===== Listed entries =====

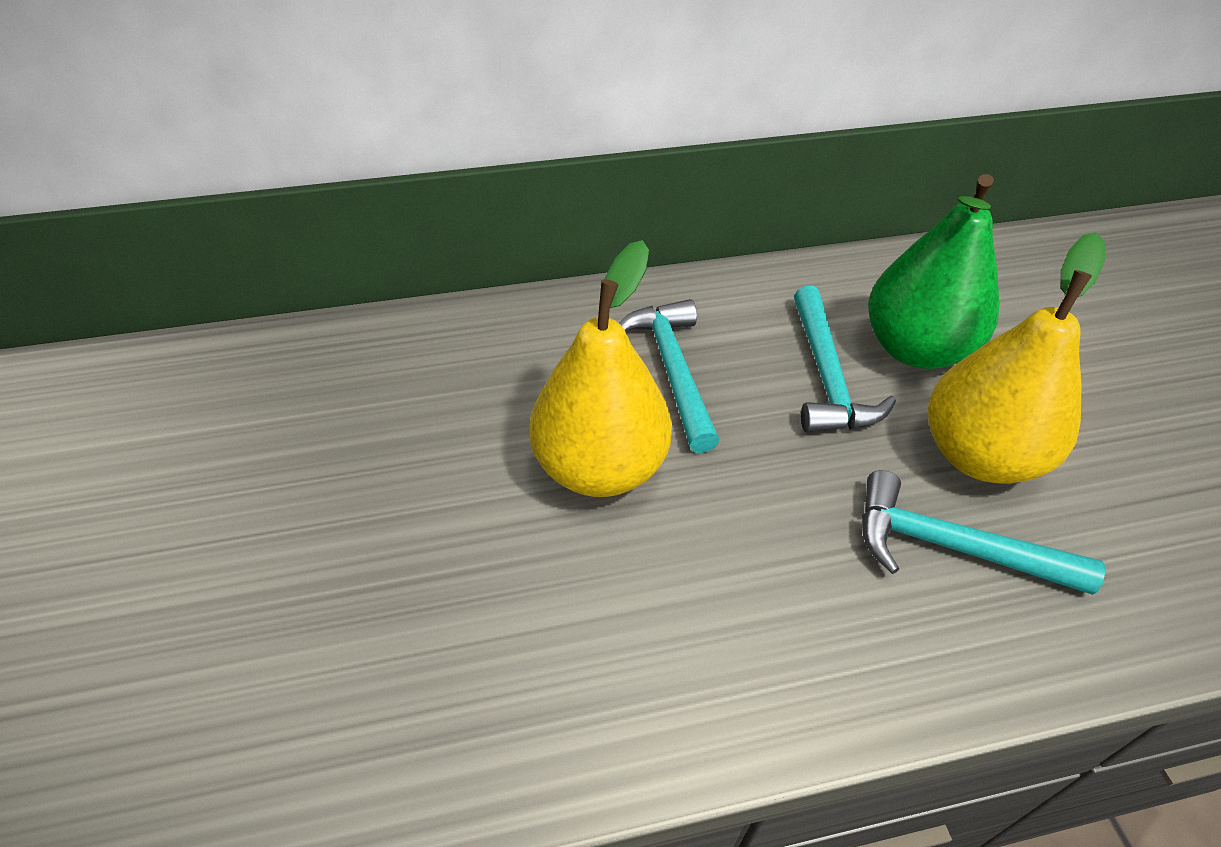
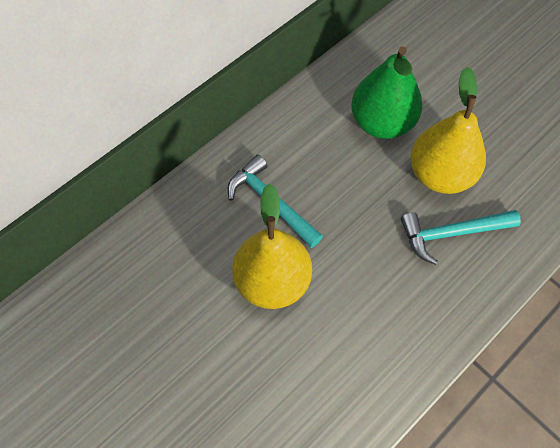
camera: 30 degrees left, 15 degrees up
(826, 376) = (349, 164): turquoise hammer -> none

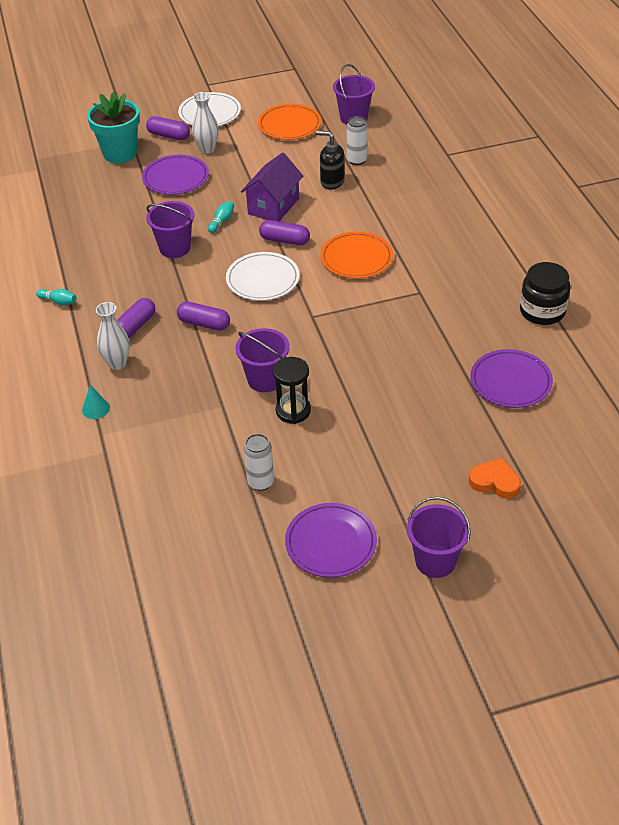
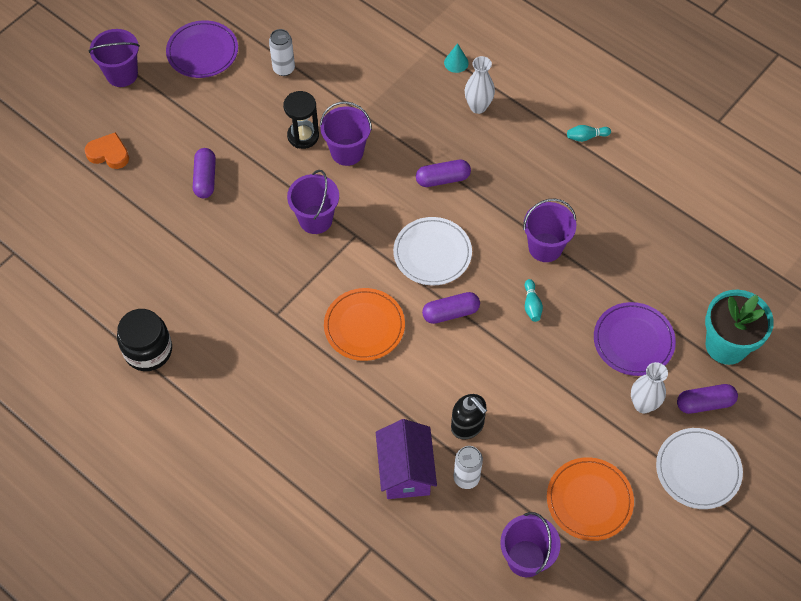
camera: 145 degrees right, 15 degrees up
(135, 326) = (497, 147): purple capsule -> purple capsule (205, 178)
(273, 206) = (499, 354): purple house -> purple house (405, 471)
(332, 181) = (467, 425): black soap dispenser -> black soap dispenser turned 60 degrees clockwise
(336, 341) = (315, 219): none -> purple bucket
(495, 482) = (109, 154): orange heart -> orange heart turned 150 degrees counterclockwise
(510, 381) = (140, 253): purple plate -> none

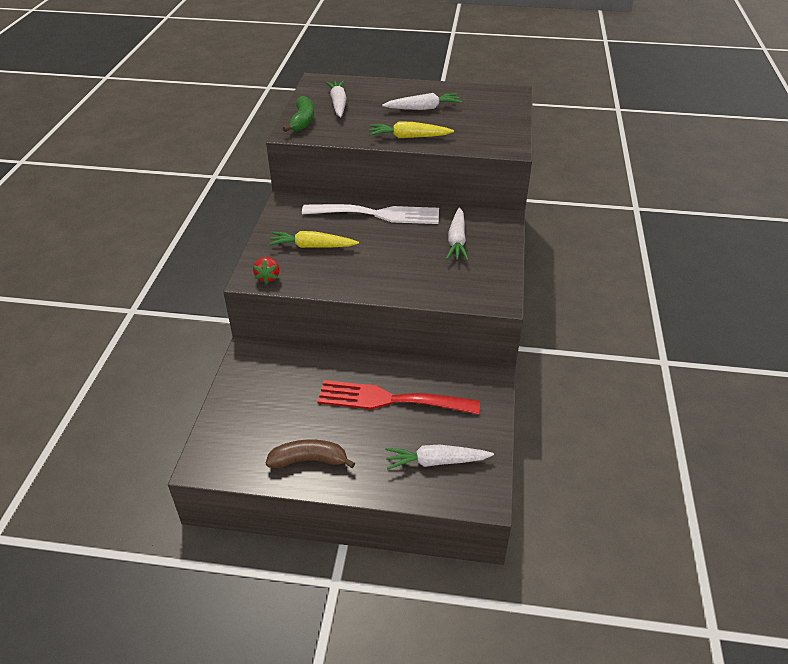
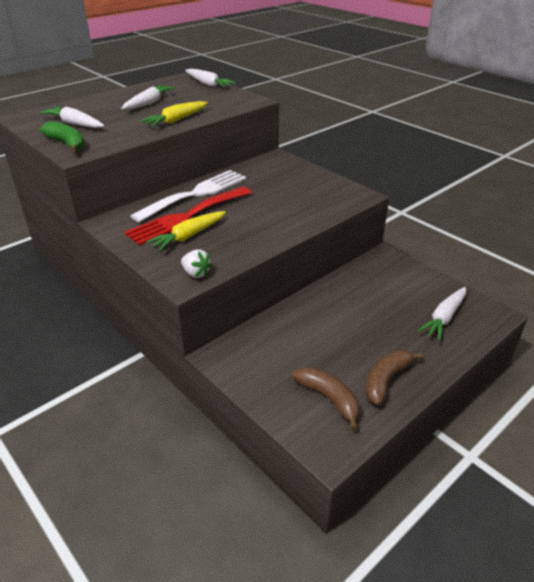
camera: 50 degrees left, 5 degrees down
(256, 436) = (329, 399): none -> brown banana
(268, 277) = (196, 273): red strawberry -> white strawberry
(390, 400) = (360, 308): red fork -> red fork (186, 217)
(457, 240) = (275, 181): white carrot -> white carrot (208, 84)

=====

▶ Try it: Write out every entry above exactly, minus the pictures.

▶ Answer section:
camera: 30 degrees left, 15 degrees up
(826, 376) = (349, 164): turquoise hammer -> none

camera: 145 degrees right, 15 degrees up
(135, 326) = (497, 147): purple capsule -> purple capsule (205, 178)
(273, 206) = (499, 354): purple house -> purple house (405, 471)
(332, 181) = (467, 425): black soap dispenser -> black soap dispenser turned 60 degrees clockwise
(336, 341) = (315, 219): none -> purple bucket
(495, 482) = (109, 154): orange heart -> orange heart turned 150 degrees counterclockwise
(510, 381) = (140, 253): purple plate -> none

camera: 50 degrees left, 5 degrees down
(256, 436) = (329, 399): none -> brown banana
(268, 277) = (196, 273): red strawberry -> white strawberry
(390, 400) = (360, 308): red fork -> red fork (186, 217)
(457, 240) = (275, 181): white carrot -> white carrot (208, 84)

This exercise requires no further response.